**Requirement:**
Go through the lines below and count those that contain "first"; the number is all that should be returned.

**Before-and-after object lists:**
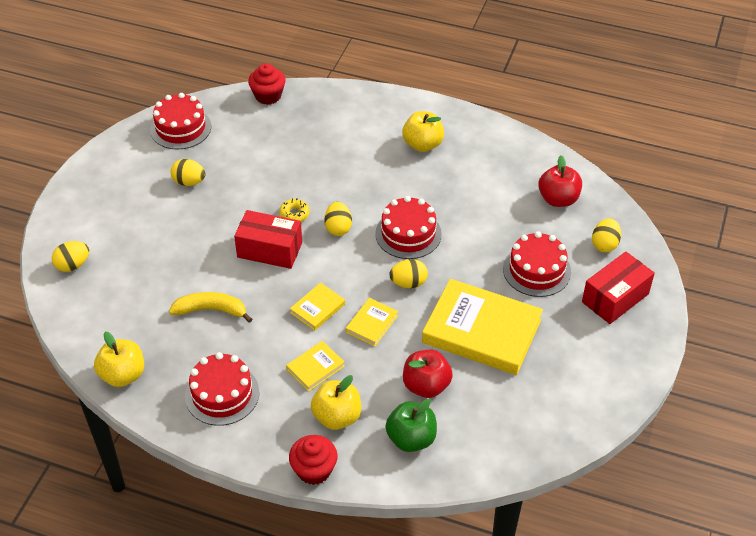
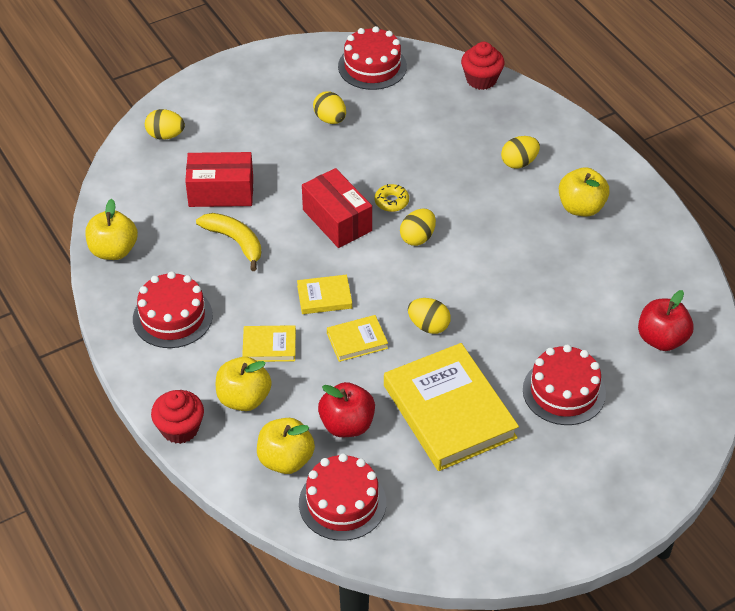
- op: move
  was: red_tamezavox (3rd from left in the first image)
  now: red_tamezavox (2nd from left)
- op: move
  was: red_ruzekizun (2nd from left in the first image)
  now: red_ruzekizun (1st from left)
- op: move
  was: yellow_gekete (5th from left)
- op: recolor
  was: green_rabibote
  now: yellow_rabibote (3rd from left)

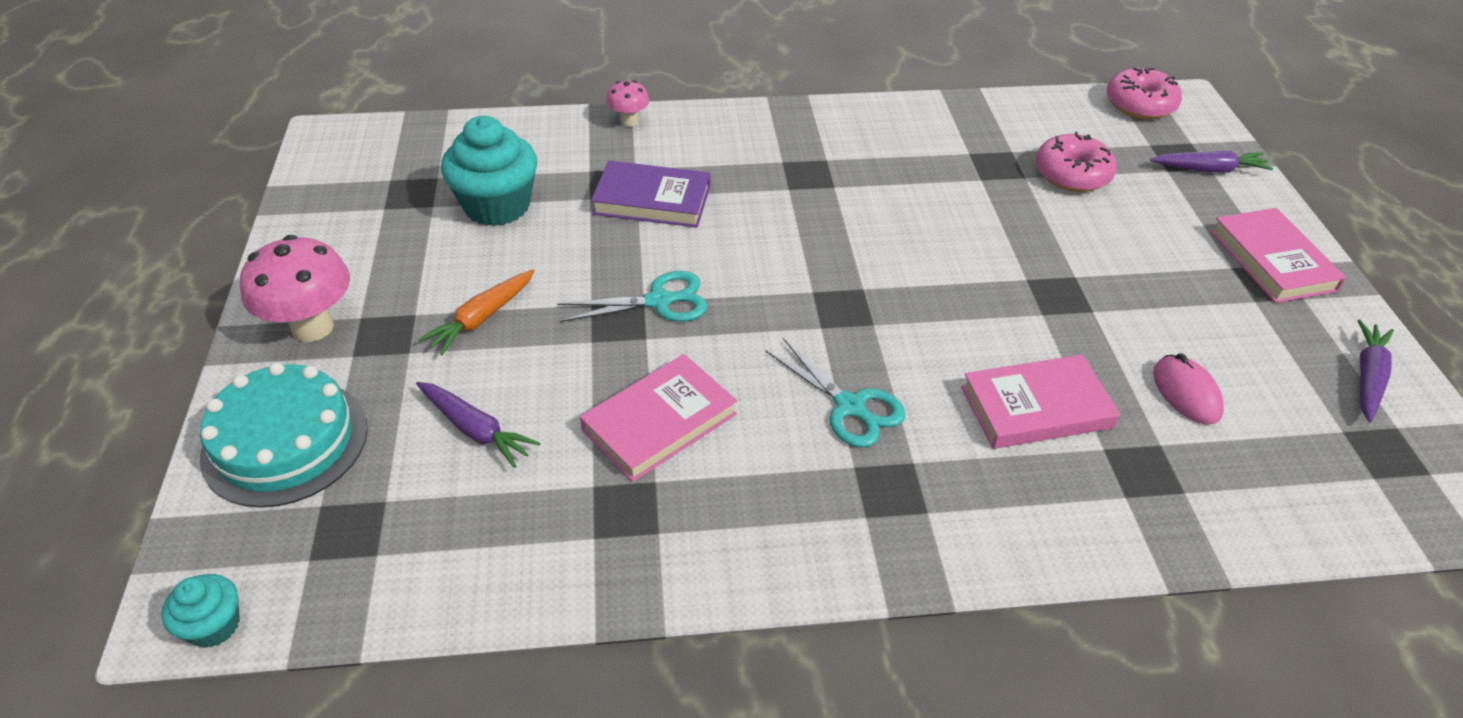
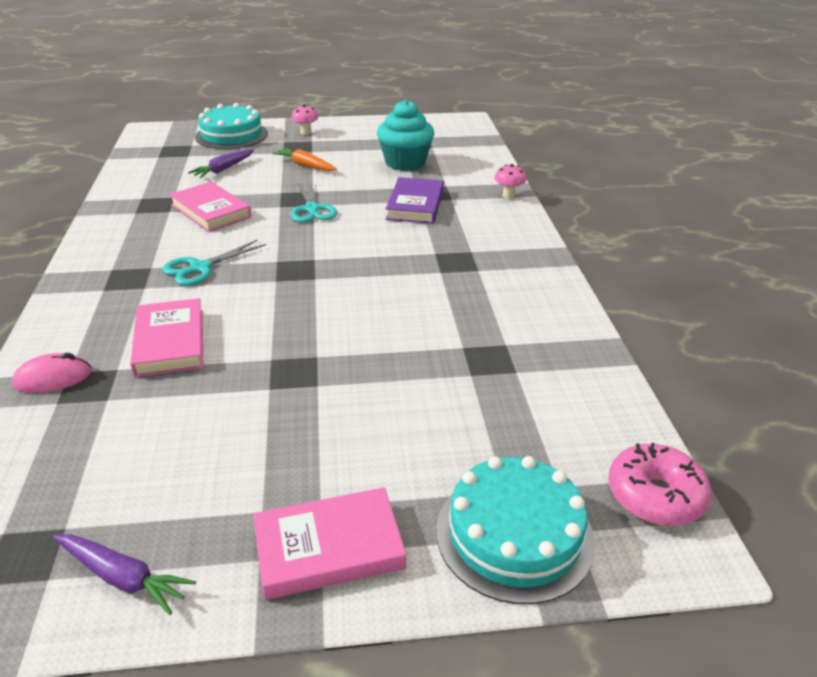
- op: delete
  was:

**Result of the task:**
2